■ What is being asked
Reproduce, word for word, every line from the start of the entries through the line containing "Locate an element on the screen. unoccupied", inclusive, leaving out the pictures.

■ Dataset content
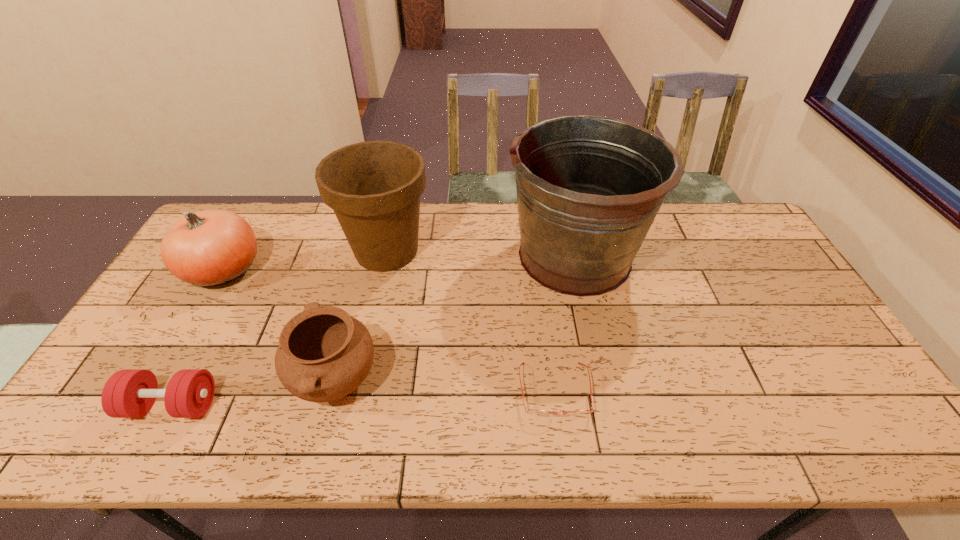
In order to click on unoccupied area between the fifth tallest object and the pottery in this screenshot , I will do `click(253, 393)`.

Locate an element on the screen. unoccupied position between the spectacles and the pumpkin is located at coordinates (389, 330).

The image size is (960, 540). Identify the location of vacant space that is in between the shortest object and the pumpkin. (389, 330).

Find the location of a particular element. free space between the pumpkin and the pottery is located at coordinates (279, 325).

The image size is (960, 540). I want to click on vacant point located between the flowerpot and the second shortest object, so click(279, 328).

Locate an element on the screen. Image resolution: width=960 pixels, height=540 pixels. vacant area between the bucket and the pottery is located at coordinates (455, 318).

Find the location of `the second closest object relative to the dumbbell`. the second closest object relative to the dumbbell is located at coordinates (207, 248).

Select which object appears as the second closest to the flowerpot. Please provide its 2D coordinates. Your answer should be formatted as a tuple, i.e. [(x, y)], where the tuple contains the x and y coordinates of a point satisfying the conditions above.

[(207, 248)]

What are the coordinates of `vacant area in the image that satisfies the following two spatial constraints: 1. on the back side of the fifth tallest object; 2. on the left side of the bucket` in the screenshot? It's located at (252, 256).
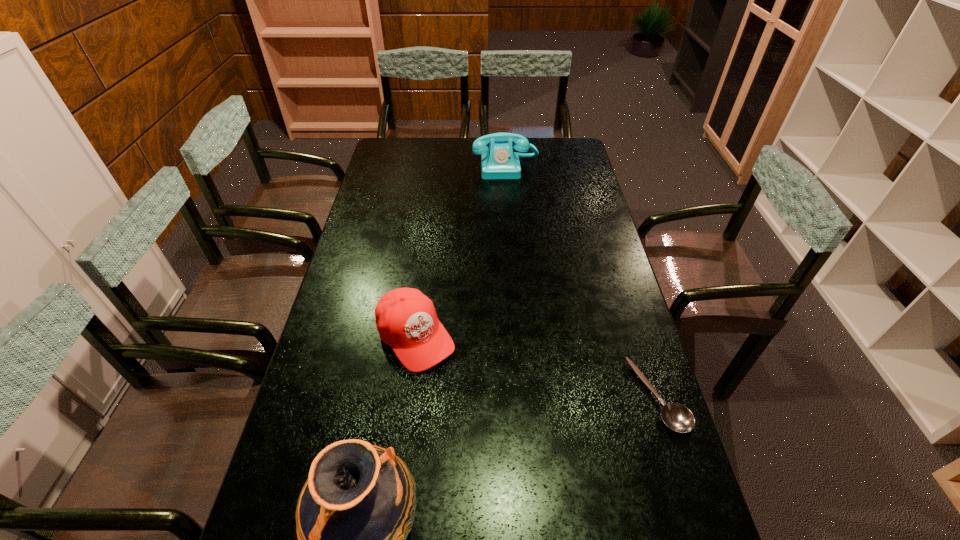
Locate an element on the screen. the rightmost object is located at coordinates (677, 417).

The height and width of the screenshot is (540, 960). I want to click on the shortest object, so click(x=677, y=417).

Where is `telephone`? telephone is located at coordinates (499, 161).

At what (x,y) coordinates should I click in order to perform the action: click on the second tallest object. Please return your answer as a coordinate pair (x, y). Looking at the image, I should click on (499, 161).

I want to click on baseball cap, so click(x=406, y=319).

Identify the location of vacant area located 0.140m on the front of the ladle. The width and height of the screenshot is (960, 540). (x=690, y=498).

Identify the location of vacant space located 0.120m on the dial of the third object from left to right. This screenshot has width=960, height=540. (510, 196).

This screenshot has height=540, width=960. I want to click on free space located 0.200m on the dial of the third object from left to right, so click(511, 208).

The image size is (960, 540). What are the coordinates of `vacant space located on the dial of the third object from left to right` in the screenshot? It's located at (511, 208).

This screenshot has width=960, height=540. Identify the location of vacant space located 0.100m on the front panel of the second shortest object. (459, 391).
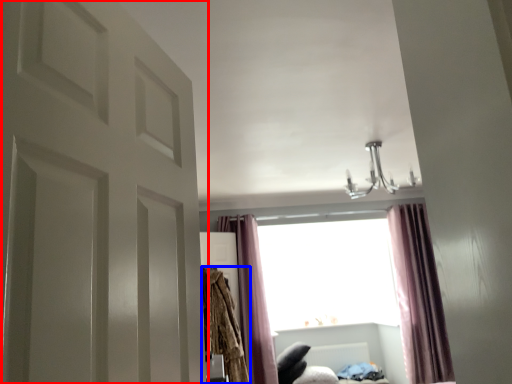
Question: Which object is closer to the camera taking this photo, door (highlighted by a red box) or robe (highlighted by a blue box)?

Choices:
 (A) door
 (B) robe

Answer: (A)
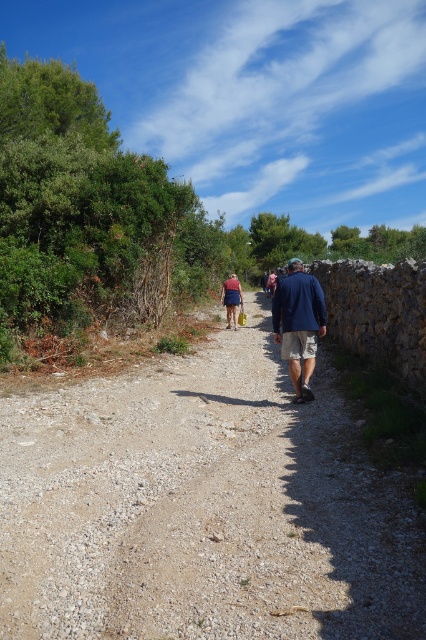
Question: Which of the following is the farthest from the observer?

Choices:
 (A) (310, 337)
 (B) (123, 403)

Answer: (B)

Question: Which of the following is the closest to the observer?

Choices:
 (A) dusty gravel path at center
 (B) navy blue jacket at center

Answer: (A)

Question: Is dusty gravel path at center further to camera compared to navy blue jacket at center?

Choices:
 (A) yes
 (B) no

Answer: (B)

Question: Does dusty gravel path at center appear on the left side of navy blue jacket at center?

Choices:
 (A) yes
 (B) no

Answer: (A)

Question: Which point appears farthest from the camera in this image?

Choices:
 (A) (305, 371)
 (B) (348, 564)

Answer: (A)

Question: Does dusty gravel path at center come in front of navy blue jacket at center?

Choices:
 (A) no
 (B) yes

Answer: (B)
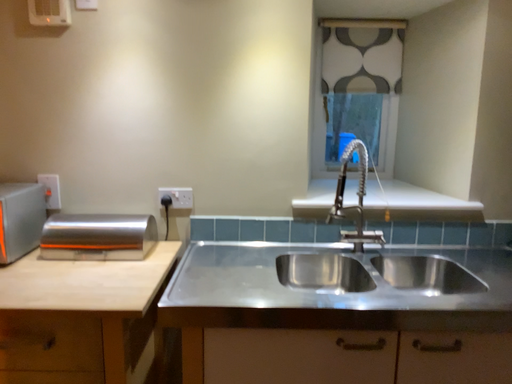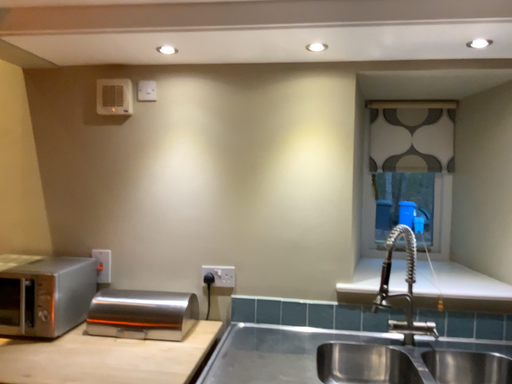
Question: How did the camera likely rotate when shooting the video?

Choices:
 (A) rotated upward
 (B) rotated downward

Answer: (A)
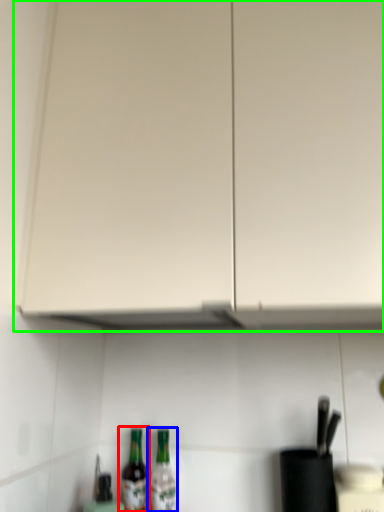
Question: Based on their relative distances, which object is nearer to bottle (highlighted by a red box)? Choose from bottle (highlighted by a blue box) and cabinetry (highlighted by a green box).

Choices:
 (A) bottle
 (B) cabinetry

Answer: (A)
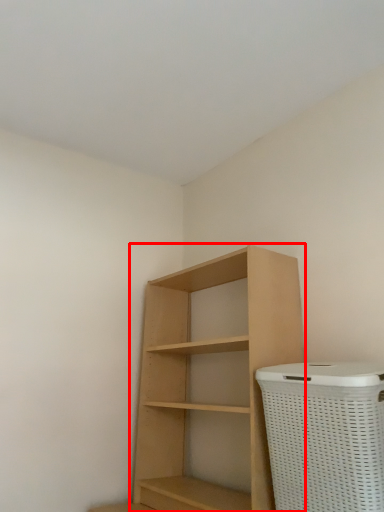
Question: In this image, where is shelf (annotated by the red box) located relative to basket container?

Choices:
 (A) right
 (B) left

Answer: (B)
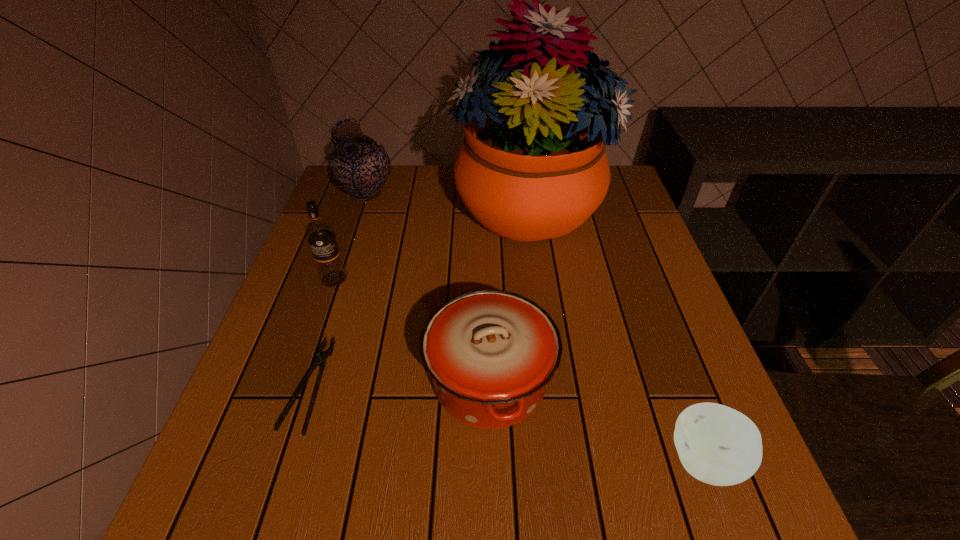
This screenshot has height=540, width=960. Find the location of `the tallest object`. the tallest object is located at coordinates (533, 166).

The height and width of the screenshot is (540, 960). In order to click on vodka in this screenshot , I will do `click(320, 234)`.

I want to click on pottery, so click(359, 166).

Locate an element on the screen. This screenshot has height=540, width=960. the third shortest object is located at coordinates (490, 353).

You are a GUI agent. You are given a task and a screenshot of the screen. Output one action in this format:
    pyautogui.click(x=<x>, y=<y>)
    Task: Click on the apple
    The width and height of the screenshot is (960, 540).
    Given the screenshot: What is the action you would take?
    pyautogui.click(x=718, y=445)

This screenshot has height=540, width=960. I want to click on tongs, so click(x=320, y=361).

At what (x,y) coordinates should I click in order to perform the action: click on vacant space situated 0.370m on the front of the flower arrangement. Please return your answer as a coordinate pair (x, y). Image resolution: width=960 pixels, height=540 pixels. Looking at the image, I should click on (552, 400).

This screenshot has height=540, width=960. What are the coordinates of `free space located on the label of the third farthest object` in the screenshot? It's located at (315, 333).

Find the location of a particular element. This screenshot has width=960, height=540. free space located on the right of the pottery is located at coordinates (470, 194).

At what (x,y) coordinates should I click in order to perform the action: click on free spot located on the right of the casserole. Please return your answer as a coordinate pair (x, y). This screenshot has height=540, width=960. Looking at the image, I should click on (623, 380).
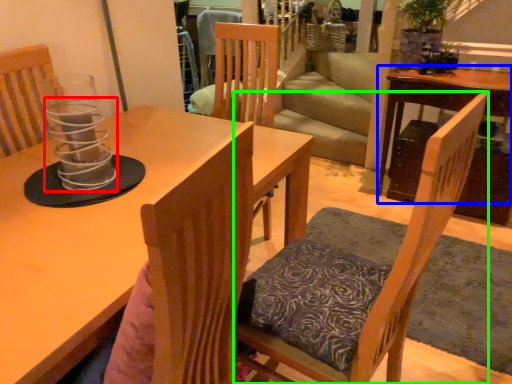
Question: Which object is positioned farthest from candle holder (highlighted by a red box)? Select from table (highlighted by a blue box) and chair (highlighted by a green box).

Choices:
 (A) table
 (B) chair

Answer: (A)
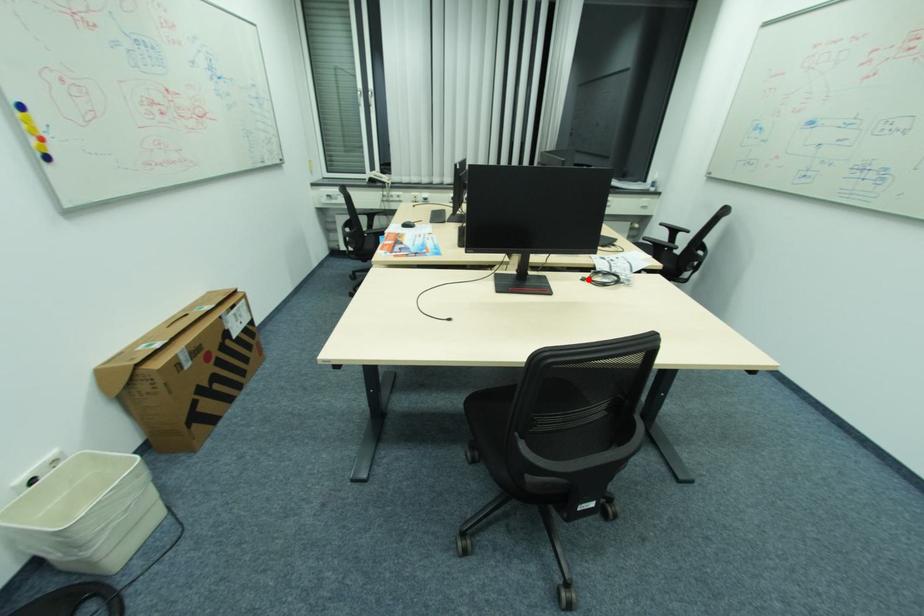
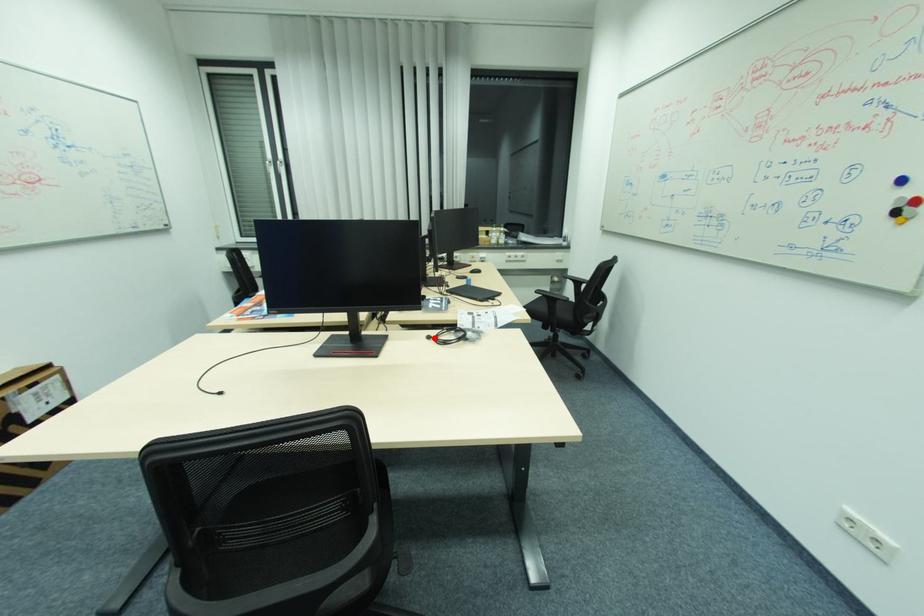
I am providing you with two images of the same scene from different viewpoints. A red point is marked on the first image and another point is marked on the second image. Is the red point in image1 aligned with the point shown in image2?

Yes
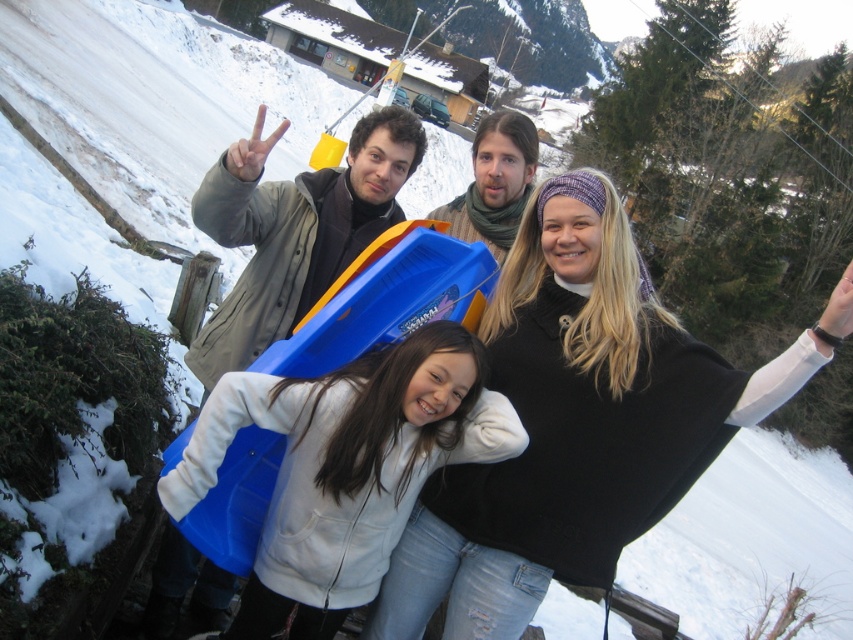
You are planning to take a photo of the blue plastic sled at center and the matte gray jacket at upper left. Which object should you focus on first if you want to capture both in the frame without moving the camera?

You should focus on the blue plastic sled at center first because it is shorter than the matte gray jacket at upper left, allowing both to fit within the frame when starting with the lower object.

You are a photographer trying to capture the blue plastic sled at center and the matte gray jacket at upper left in the same frame. Based on their positions, which object should you focus on first to ensure both are in the frame?

The blue plastic sled at center is below matte gray jacket at upper left, so you should focus on the matte gray jacket at upper left first to ensure both are in the frame.

You are standing at the center of the snowy area and want to locate the blue plastic sled at center. According to the coordinates provided, in which direction should you move to reach it?

The blue plastic sled at center is located at coordinates point (578, 422). Since you are at the center, moving towards the northeast direction would lead you to the sled.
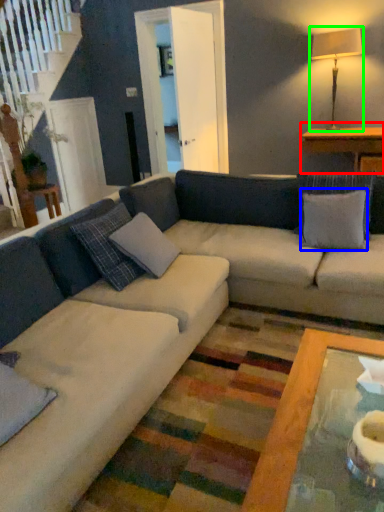
Question: Which object is the closest to the table (highlighted by a red box)? Choose among these: pillow (highlighted by a blue box) or table lamp (highlighted by a green box).

Choices:
 (A) pillow
 (B) table lamp

Answer: (B)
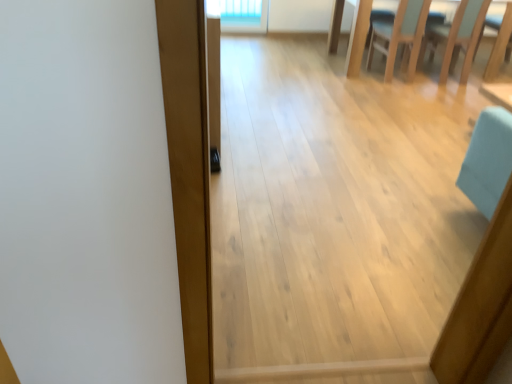
Question: Can you confirm if light blue fabric chair at upper right is bigger than light wood chair at upper right?

Choices:
 (A) yes
 (B) no

Answer: (B)

Question: From the image's perspective, does light blue fabric chair at upper right appear higher than light wood chair at upper right?

Choices:
 (A) no
 (B) yes

Answer: (B)

Question: Could you tell me if light blue fabric chair at upper right is facing light wood chair at upper right?

Choices:
 (A) no
 (B) yes

Answer: (A)

Question: From the image's perspective, is light blue fabric chair at upper right below light wood chair at upper right?

Choices:
 (A) yes
 (B) no

Answer: (B)

Question: Is light wood chair at upper right a part of light blue fabric chair at upper right?

Choices:
 (A) yes
 (B) no

Answer: (B)

Question: Visually, is light blue fabric chair at upper right positioned to the left or to the right of light wood chair at upper right?

Choices:
 (A) left
 (B) right

Answer: (B)

Question: Is point (453, 56) positioned closer to the camera than point (380, 46)?

Choices:
 (A) closer
 (B) farther

Answer: (A)

Question: From a real-world perspective, is light blue fabric chair at upper right physically located above or below light wood chair at upper right?

Choices:
 (A) below
 (B) above

Answer: (B)

Question: In the image, is light blue fabric chair at upper right positioned in front of or behind light wood chair at upper right?

Choices:
 (A) front
 (B) behind

Answer: (B)

Question: From a real-world perspective, is light brown wood plank at center positioned above or below light blue fabric chair at upper right?

Choices:
 (A) above
 (B) below

Answer: (A)

Question: In terms of width, does light brown wood plank at center look wider or thinner when compared to light blue fabric chair at upper right?

Choices:
 (A) thin
 (B) wide

Answer: (A)

Question: Considering the positions of point (187, 370) and point (449, 44), is point (187, 370) closer or farther from the camera than point (449, 44)?

Choices:
 (A) closer
 (B) farther

Answer: (A)

Question: Based on their positions, is light brown wood plank at center located to the left or right of light blue fabric chair at upper right?

Choices:
 (A) right
 (B) left

Answer: (B)

Question: Looking at their shapes, would you say light brown wood plank at center is wider or thinner than light wood chair at upper right?

Choices:
 (A) thin
 (B) wide

Answer: (A)

Question: From the image's perspective, is light brown wood plank at center above or below light wood chair at upper right?

Choices:
 (A) below
 (B) above

Answer: (A)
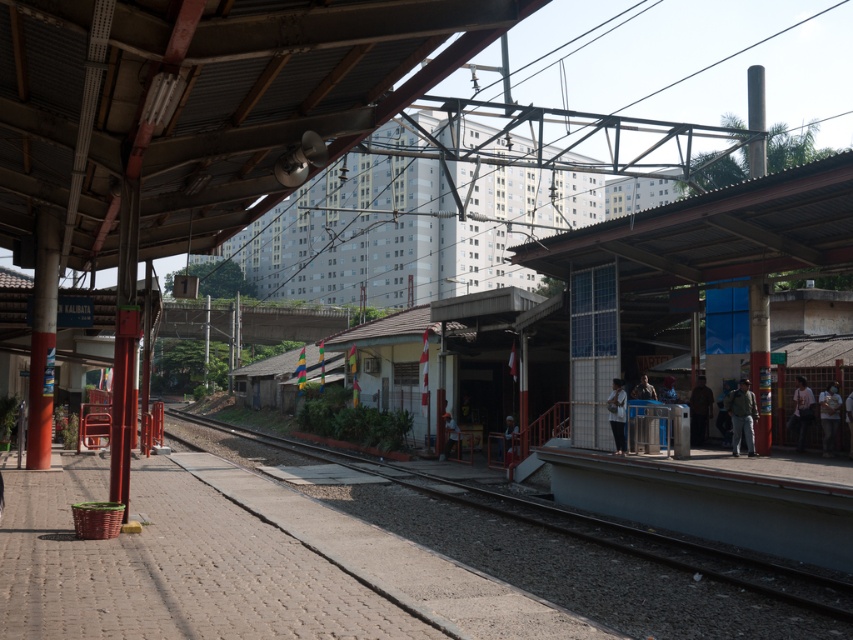
You are standing on the train station platform and see two points marked on the ground. The first point is at coordinates point [804,408] and the second point is at point [442,416]. Which point is closer to you?

Point [804,408] is closer to the viewer than point [442,416].

You are a traveler standing on the train station platform. You notice a dark brown leather jacket at right and a matte red helmet at center. Which item is smaller in size?

The dark brown leather jacket at right is smaller in size compared to the matte red helmet at center.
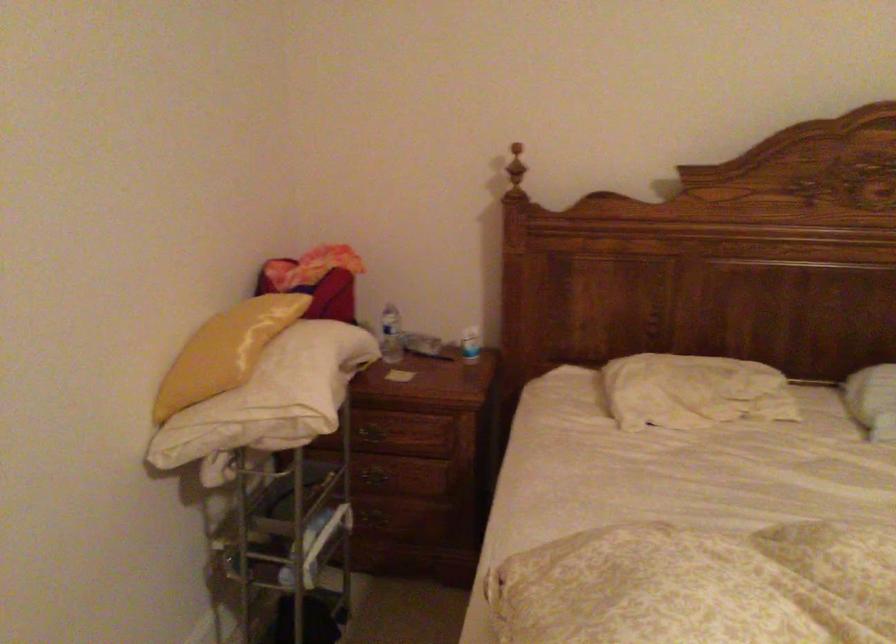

■ Answer to the exercise
In order to click on unoccupied area between the fifth tallest object and the pottery in this screenshot , I will do `click(253, 393)`.

Locate an element on the screen. unoccupied position between the spectacles and the pumpkin is located at coordinates (389, 330).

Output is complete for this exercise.